→ **Source records**:
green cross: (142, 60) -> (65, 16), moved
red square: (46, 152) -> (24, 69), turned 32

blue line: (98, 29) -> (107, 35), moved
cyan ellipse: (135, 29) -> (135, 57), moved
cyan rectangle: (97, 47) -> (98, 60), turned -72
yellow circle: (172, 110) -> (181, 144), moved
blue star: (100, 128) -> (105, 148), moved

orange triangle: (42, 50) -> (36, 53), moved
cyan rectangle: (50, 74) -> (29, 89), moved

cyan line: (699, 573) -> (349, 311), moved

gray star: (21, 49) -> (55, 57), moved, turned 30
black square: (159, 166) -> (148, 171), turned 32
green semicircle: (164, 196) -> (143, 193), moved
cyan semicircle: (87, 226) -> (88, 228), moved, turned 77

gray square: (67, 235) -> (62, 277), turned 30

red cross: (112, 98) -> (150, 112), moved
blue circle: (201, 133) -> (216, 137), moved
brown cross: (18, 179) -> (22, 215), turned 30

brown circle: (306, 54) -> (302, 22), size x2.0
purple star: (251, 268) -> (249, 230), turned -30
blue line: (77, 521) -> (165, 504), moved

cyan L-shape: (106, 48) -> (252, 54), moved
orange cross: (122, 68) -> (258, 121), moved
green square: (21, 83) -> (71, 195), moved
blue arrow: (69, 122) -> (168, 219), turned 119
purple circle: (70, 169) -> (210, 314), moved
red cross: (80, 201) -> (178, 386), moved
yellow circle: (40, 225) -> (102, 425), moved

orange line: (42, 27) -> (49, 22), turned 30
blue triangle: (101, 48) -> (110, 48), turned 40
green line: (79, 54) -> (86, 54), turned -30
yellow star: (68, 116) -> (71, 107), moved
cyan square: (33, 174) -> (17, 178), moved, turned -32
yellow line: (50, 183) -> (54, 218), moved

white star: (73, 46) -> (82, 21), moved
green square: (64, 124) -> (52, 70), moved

→ **Your instructions**: Exactly as written above, copy out all the records.

→ **Reply to the exercise**:
green cross: (142, 60) -> (65, 16), moved
red square: (46, 152) -> (24, 69), turned 32

blue line: (98, 29) -> (107, 35), moved
cyan ellipse: (135, 29) -> (135, 57), moved
cyan rectangle: (97, 47) -> (98, 60), turned -72
yellow circle: (172, 110) -> (181, 144), moved
blue star: (100, 128) -> (105, 148), moved

orange triangle: (42, 50) -> (36, 53), moved
cyan rectangle: (50, 74) -> (29, 89), moved

cyan line: (699, 573) -> (349, 311), moved

gray star: (21, 49) -> (55, 57), moved, turned 30
black square: (159, 166) -> (148, 171), turned 32
green semicircle: (164, 196) -> (143, 193), moved
cyan semicircle: (87, 226) -> (88, 228), moved, turned 77

gray square: (67, 235) -> (62, 277), turned 30

red cross: (112, 98) -> (150, 112), moved
blue circle: (201, 133) -> (216, 137), moved
brown cross: (18, 179) -> (22, 215), turned 30

brown circle: (306, 54) -> (302, 22), size x2.0
purple star: (251, 268) -> (249, 230), turned -30
blue line: (77, 521) -> (165, 504), moved

cyan L-shape: (106, 48) -> (252, 54), moved
orange cross: (122, 68) -> (258, 121), moved
green square: (21, 83) -> (71, 195), moved
blue arrow: (69, 122) -> (168, 219), turned 119
purple circle: (70, 169) -> (210, 314), moved
red cross: (80, 201) -> (178, 386), moved
yellow circle: (40, 225) -> (102, 425), moved

orange line: (42, 27) -> (49, 22), turned 30
blue triangle: (101, 48) -> (110, 48), turned 40
green line: (79, 54) -> (86, 54), turned -30
yellow star: (68, 116) -> (71, 107), moved
cyan square: (33, 174) -> (17, 178), moved, turned -32
yellow line: (50, 183) -> (54, 218), moved

white star: (73, 46) -> (82, 21), moved
green square: (64, 124) -> (52, 70), moved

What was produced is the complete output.